**Goal of the exercise**
The answer must be every line below that holds the word "pink".

=======

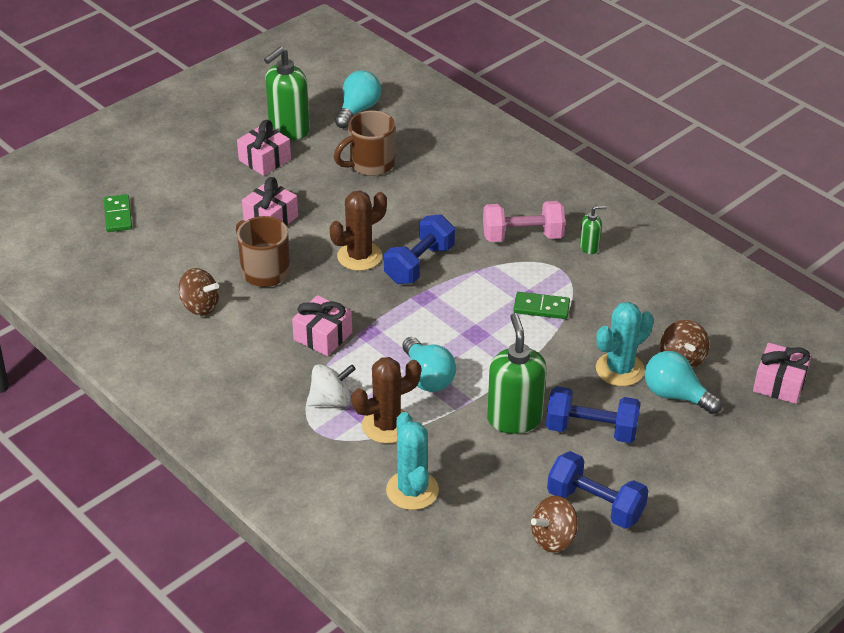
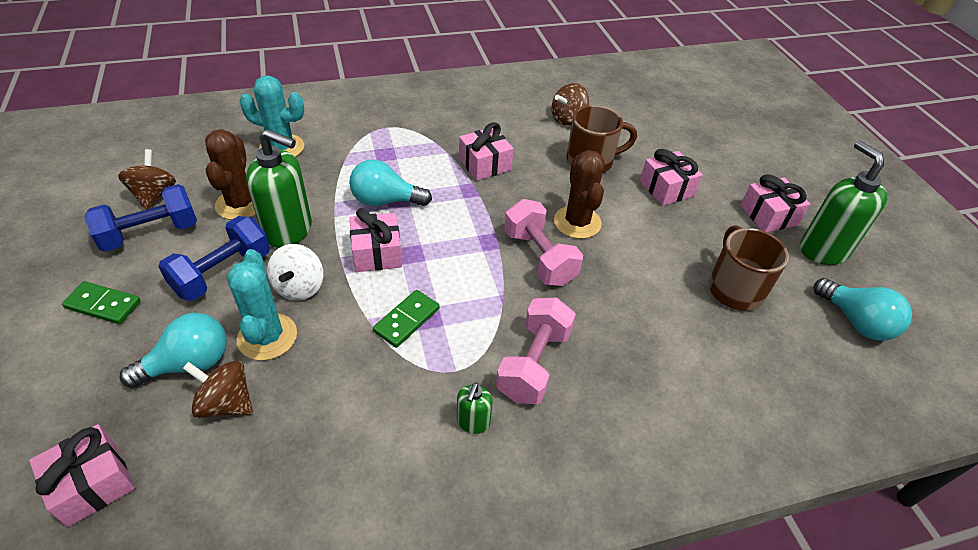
camera: 115 degrees right, 5 degrees up
(118, 215) = (710, 114): green domino -> green domino (103, 305)
(331, 400) = (409, 144): white spinning top -> white spinning top (299, 287)
(387, 425) = (356, 160): brown cactus -> brown cactus (240, 204)
(419, 264) = (539, 257): blue dumbbell -> pink dumbbell
(492, 353) = (377, 253): none -> pink gift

=======

**Final answer**
(419, 264) = (539, 257): blue dumbbell -> pink dumbbell
(492, 353) = (377, 253): none -> pink gift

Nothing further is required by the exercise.